## Aim of the task
What follows is a set of entries. Repeat them exactly, but not their pictures.

## Excerpted data
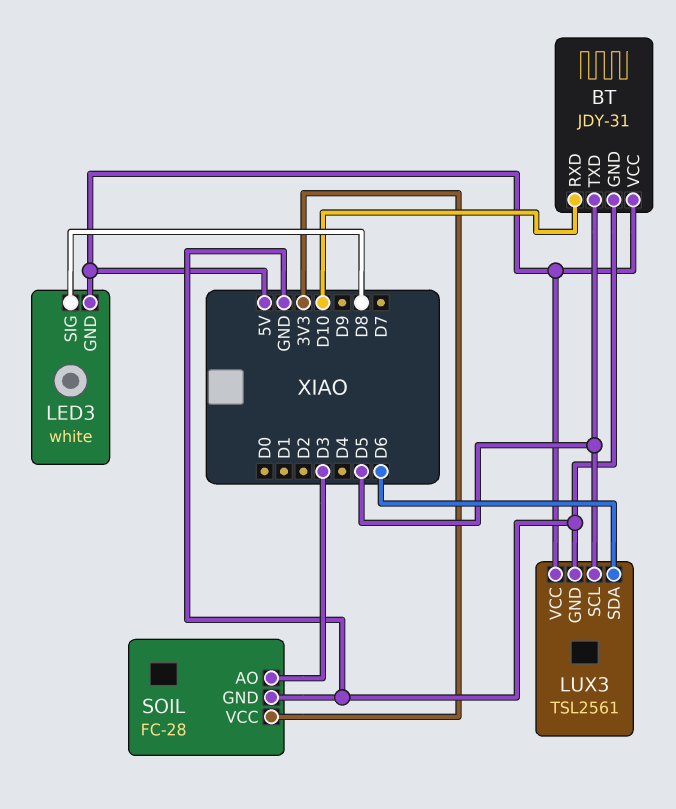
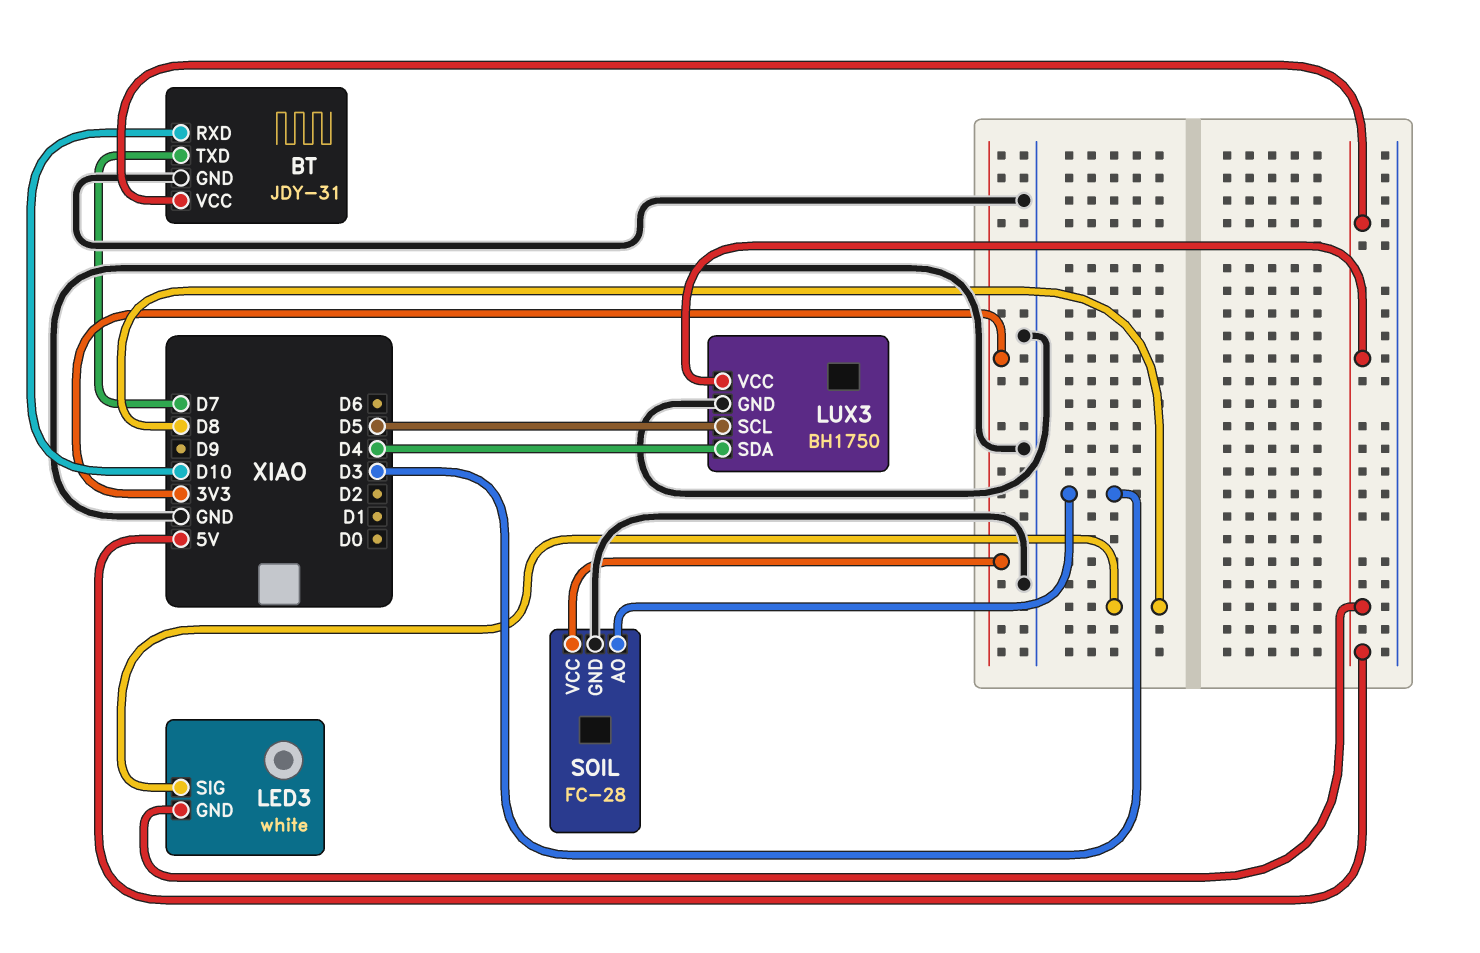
BT pin TXD: D5 -> D7
LUX3: TSL2561 -> BH1750
LUX3 pin SDA: D6 -> D4

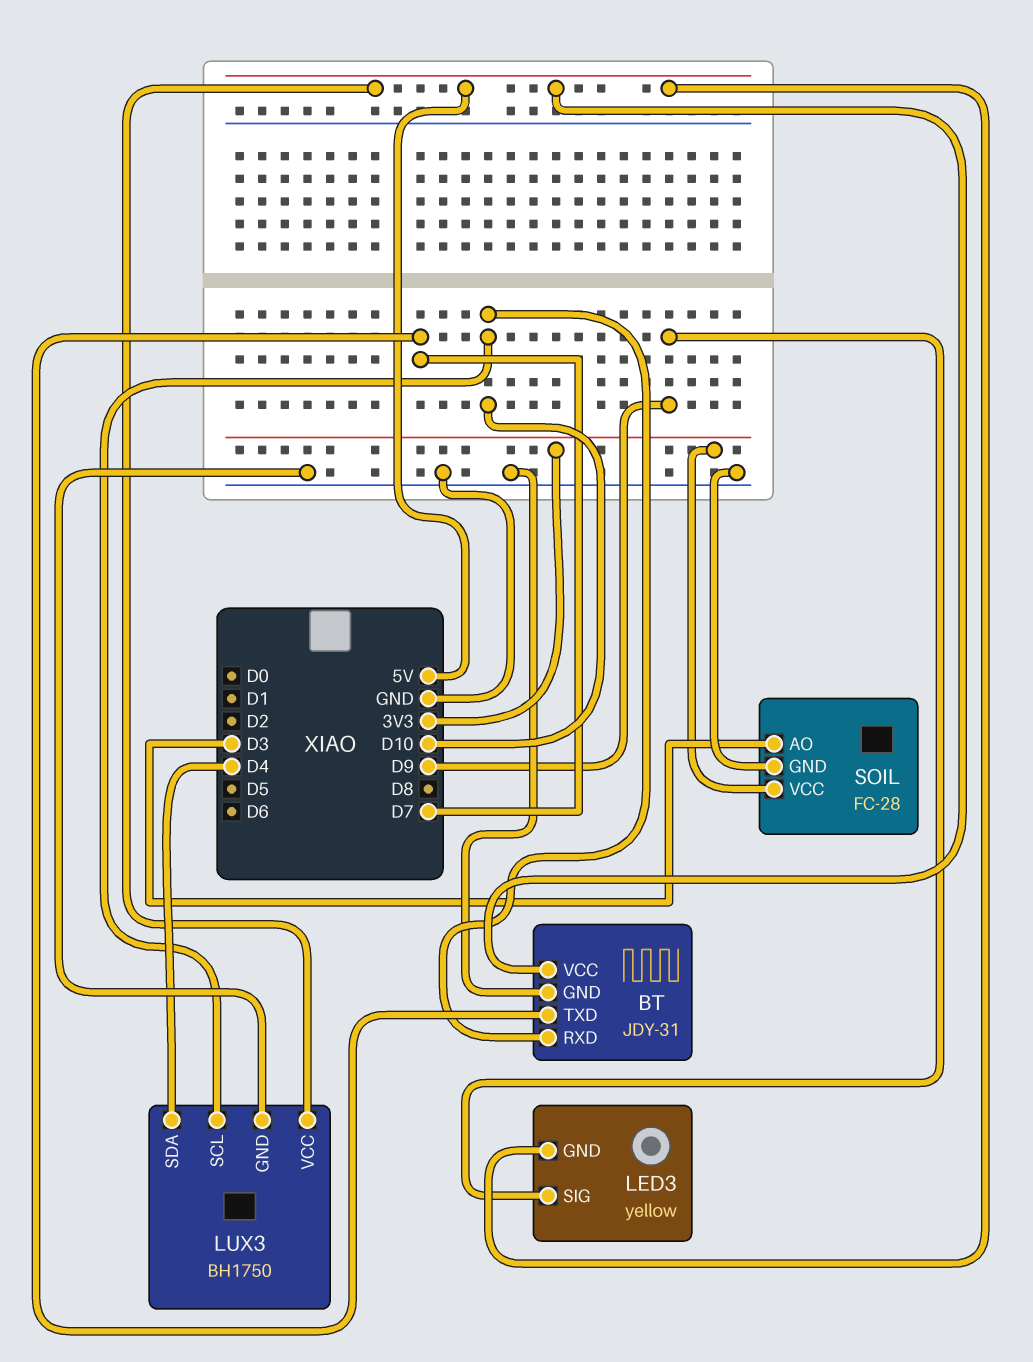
LED3: white -> yellow
LED3 pin SIG: D8 -> D9
LUX3 pin SCL: D5 -> D10

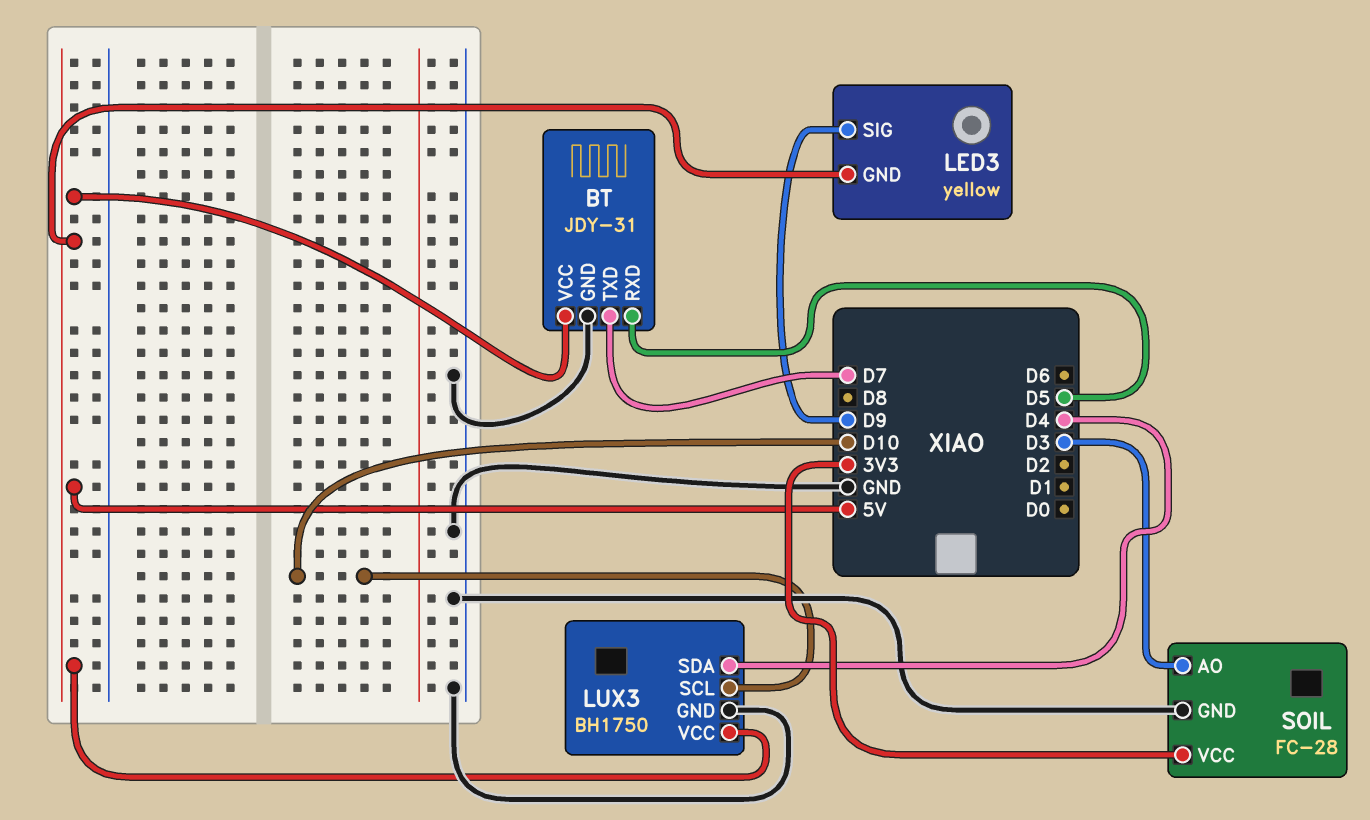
BT pin RXD: D10 -> D5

## Exercise output
BT pin TXD: D5 -> D7
LUX3: TSL2561 -> BH1750
LUX3 pin SDA: D6 -> D4

LED3: white -> yellow
LED3 pin SIG: D8 -> D9
LUX3 pin SCL: D5 -> D10

BT pin RXD: D10 -> D5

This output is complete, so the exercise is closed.